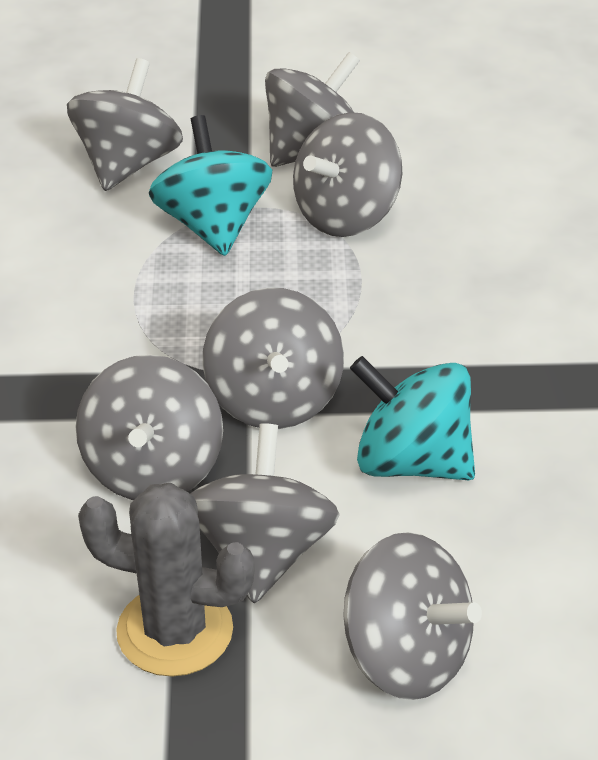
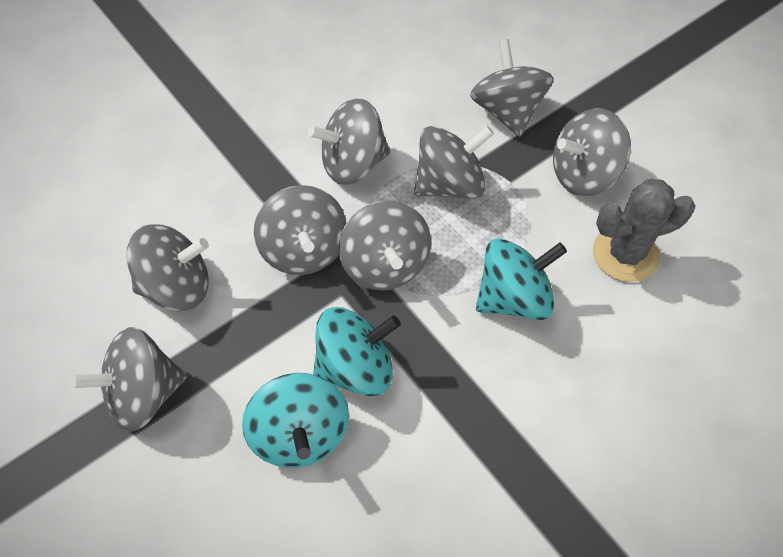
grey spinning top: 7 -> 8
turquoise spinning top: 2 -> 3

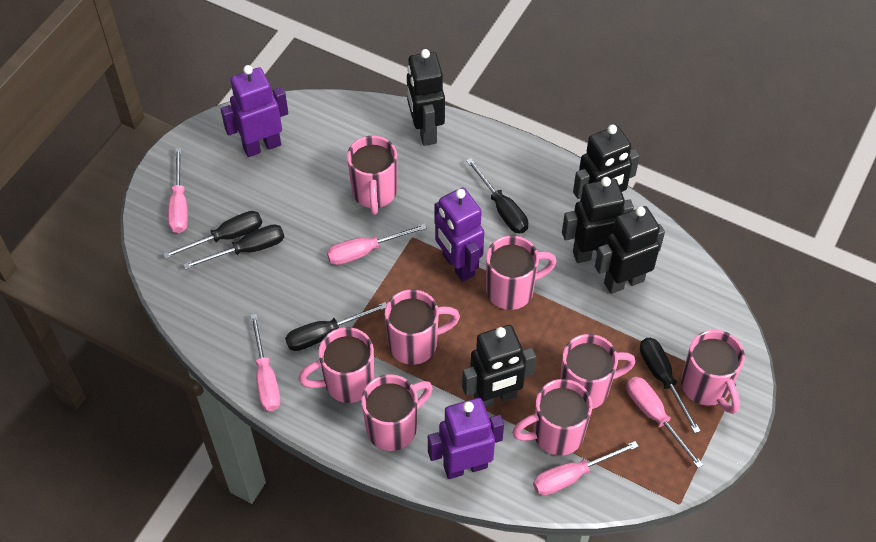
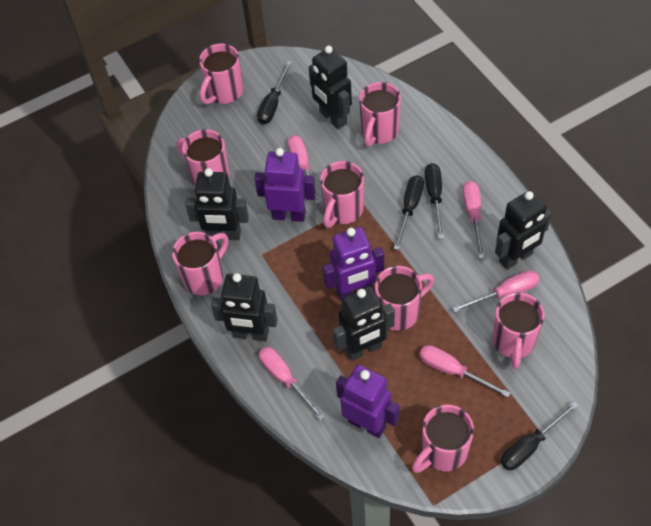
black screwdriver: 5 -> 4

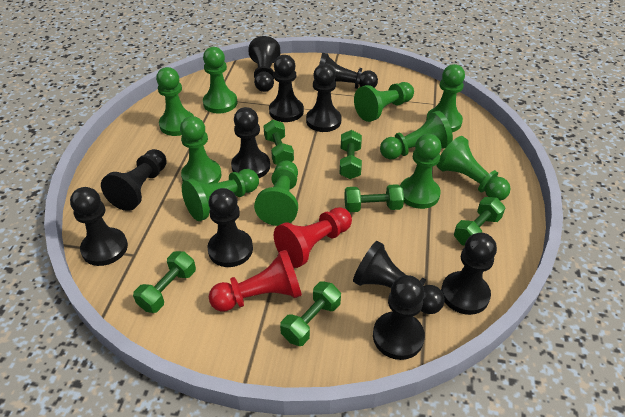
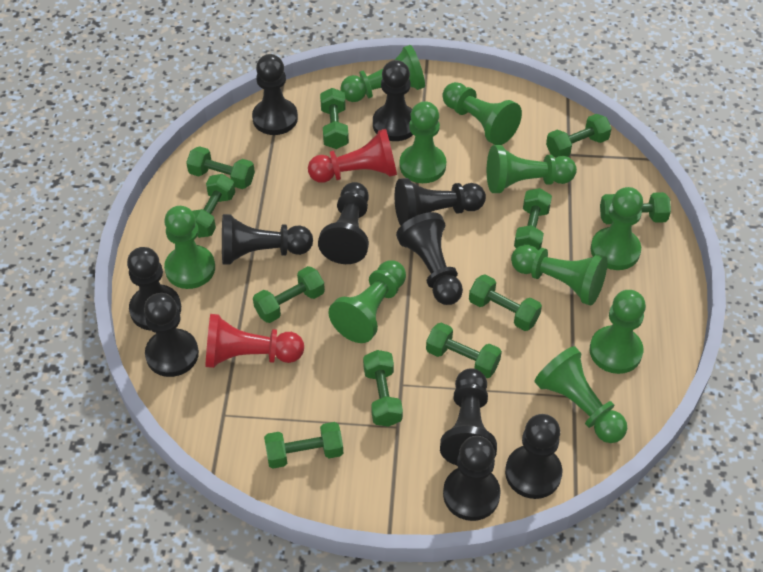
green dumbbell: 6 -> 11

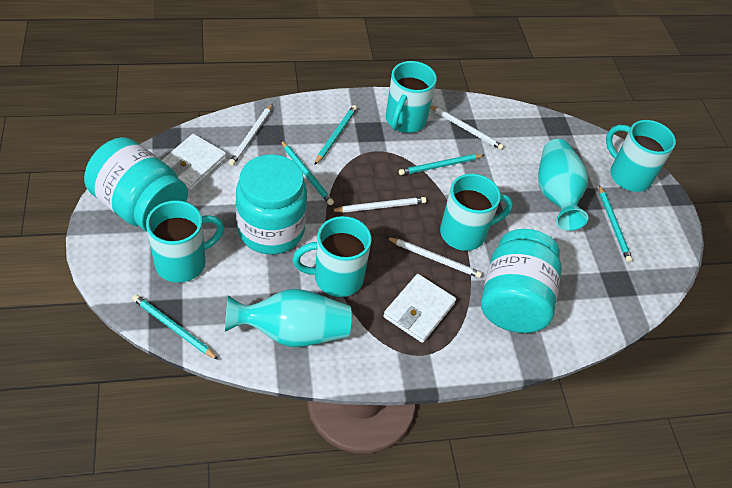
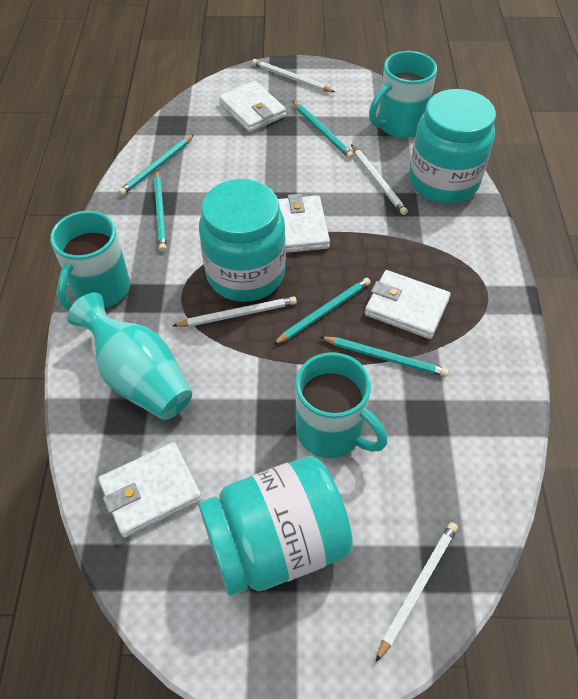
turquoise mug: 5 -> 3
turquoise vase: 2 -> 1
white wallet: 2 -> 4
--------------------------------
→ Problem requirements
Could you reproduce every record above exactly, leaving out the pictures?

→ Written solution
grey spinning top: 7 -> 8
turquoise spinning top: 2 -> 3

black screwdriver: 5 -> 4

green dumbbell: 6 -> 11

turquoise mug: 5 -> 3
turquoise vase: 2 -> 1
white wallet: 2 -> 4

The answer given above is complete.